_Task statement_
Drop every picture. Return the rest of the entries exactly.

### Exercise materials ###

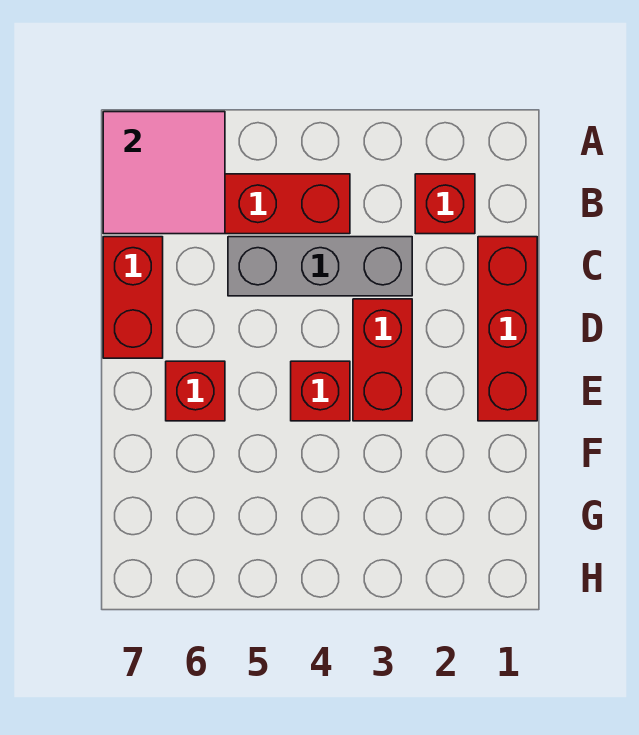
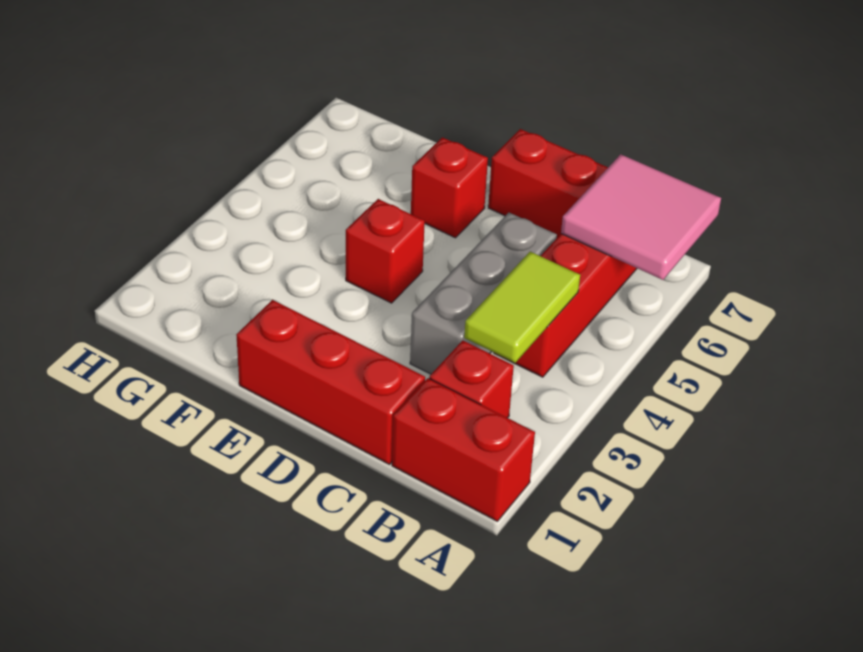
none -> lime tile B3:B4 level 2
red brick D3:E3 level 1 -> red brick A1:B1 level 1

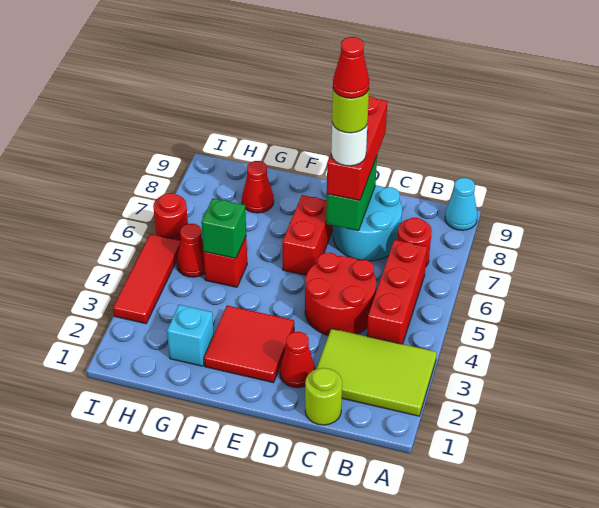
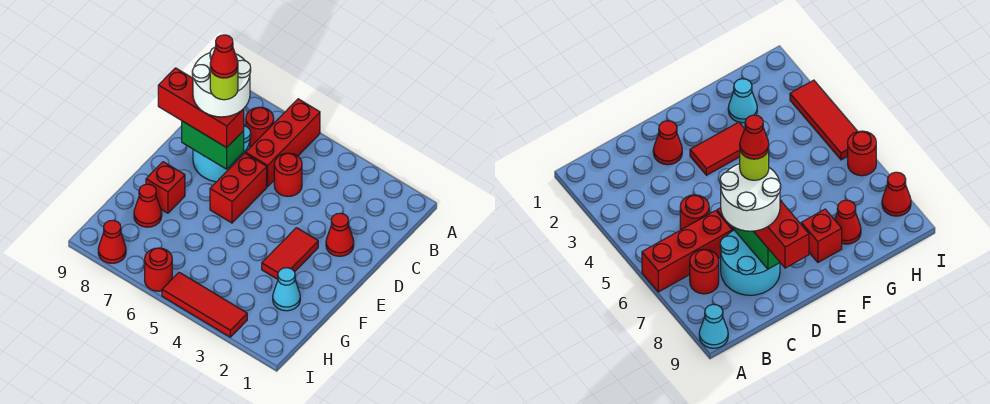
lime tile A2:C3 level 1 -> none
red brick B4:B6 level 1 -> red brick A6:C6 level 1
lime round brick C1 level 1 -> none
red round brick C4:D5 level 1 -> red round brick C5 level 1
white round brick D7 level 4 -> white round brick C7:D8 level 4
red tile E2:F3 level 1 -> red tile E3:F3 level 1
red brick E6:E7 level 1 -> red brick D6:E6 level 1
cyan brick G2 level 1 -> cyan cone G2 level 1
red brick G5 level 1 -> red brick F8 level 1
green brick G5 level 2 -> none
red cone H5 level 1 -> red cone I8 level 1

###

_Solution for this task_
none -> lime tile B3:B4 level 2
red brick D3:E3 level 1 -> red brick A1:B1 level 1

lime tile A2:C3 level 1 -> none
red brick B4:B6 level 1 -> red brick A6:C6 level 1
lime round brick C1 level 1 -> none
red round brick C4:D5 level 1 -> red round brick C5 level 1
white round brick D7 level 4 -> white round brick C7:D8 level 4
red tile E2:F3 level 1 -> red tile E3:F3 level 1
red brick E6:E7 level 1 -> red brick D6:E6 level 1
cyan brick G2 level 1 -> cyan cone G2 level 1
red brick G5 level 1 -> red brick F8 level 1
green brick G5 level 2 -> none
red cone H5 level 1 -> red cone I8 level 1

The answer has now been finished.